# PROBLEM STATEMENT
Please write out exactly the line containing "black circle: (74, 115) -> (52, 105), moved" below and every line after it, through the last one, but leave out any pictures.

# RECORDS FOR PROCESSING
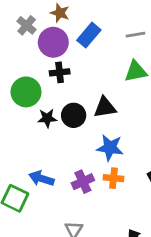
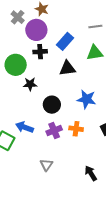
blue rectangle: (89, 35) -> (65, 41), moved
black triangle: (105, 107) -> (67, 68), moved
black circle: (74, 115) -> (52, 105), moved
blue star: (110, 148) -> (86, 99), moved

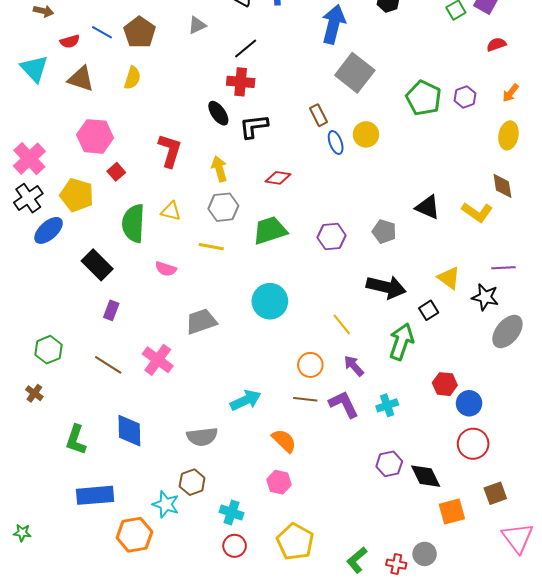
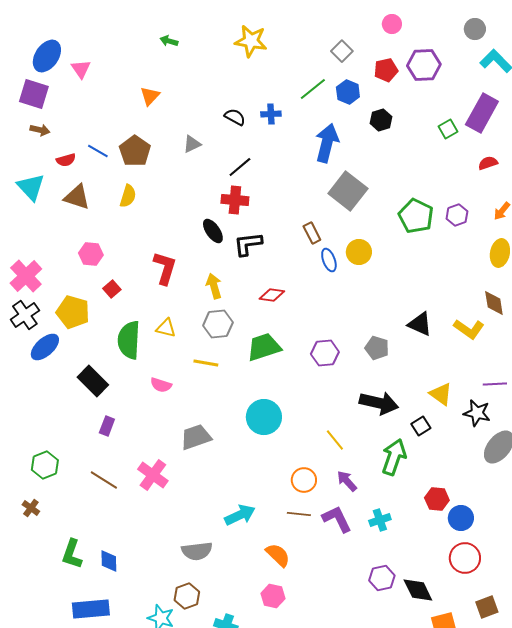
pink hexagon: (95, 136) -> (91, 254), size x0.7
blue diamond: (129, 431) -> (109, 561), moved, size x0.7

# SOLUTION
black circle: (74, 115) -> (52, 105), moved
blue star: (110, 148) -> (86, 99), moved

pink hexagon: (95, 136) -> (91, 254), size x0.7
blue diamond: (129, 431) -> (109, 561), moved, size x0.7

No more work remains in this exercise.